WORK INSTRUCTIONS: Only the lines of the data holding the string "clock" need to be returned.

THE DATA:
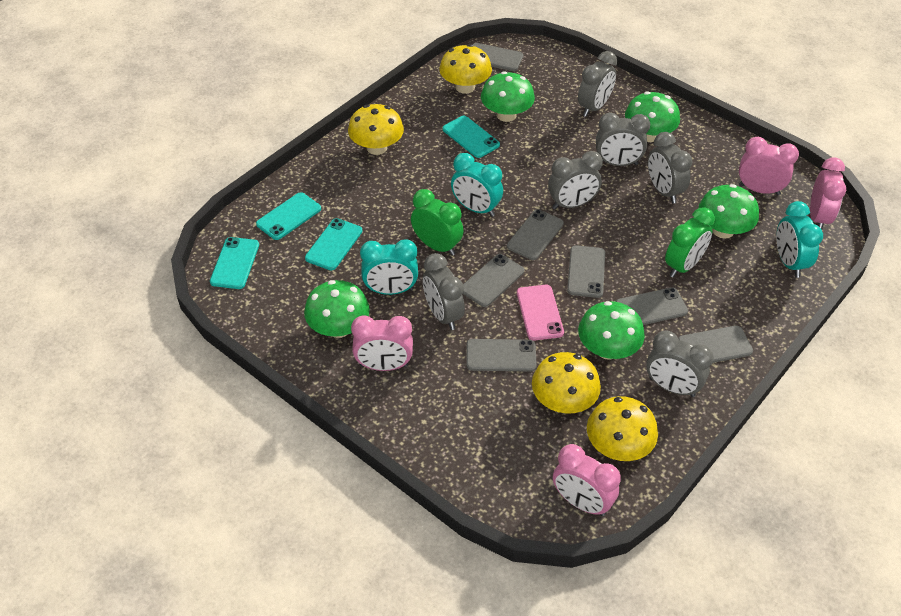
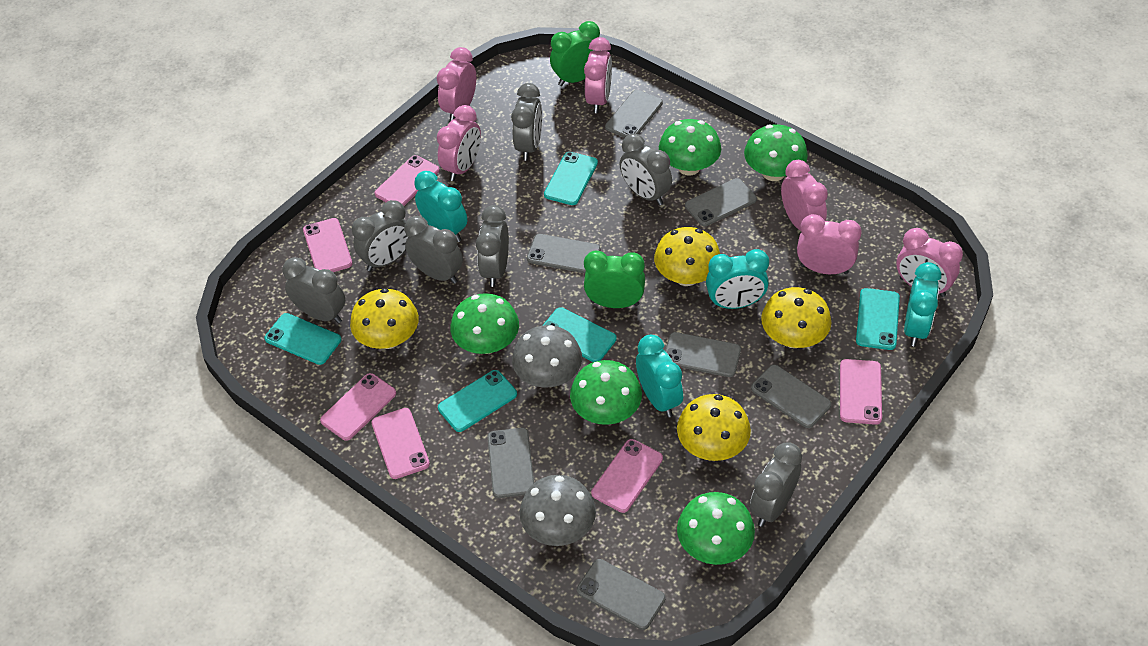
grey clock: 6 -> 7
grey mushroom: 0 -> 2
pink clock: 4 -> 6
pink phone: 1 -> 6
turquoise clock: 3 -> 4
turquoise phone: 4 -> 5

FINISHED EXERCISE:
grey clock: 6 -> 7
pink clock: 4 -> 6
turquoise clock: 3 -> 4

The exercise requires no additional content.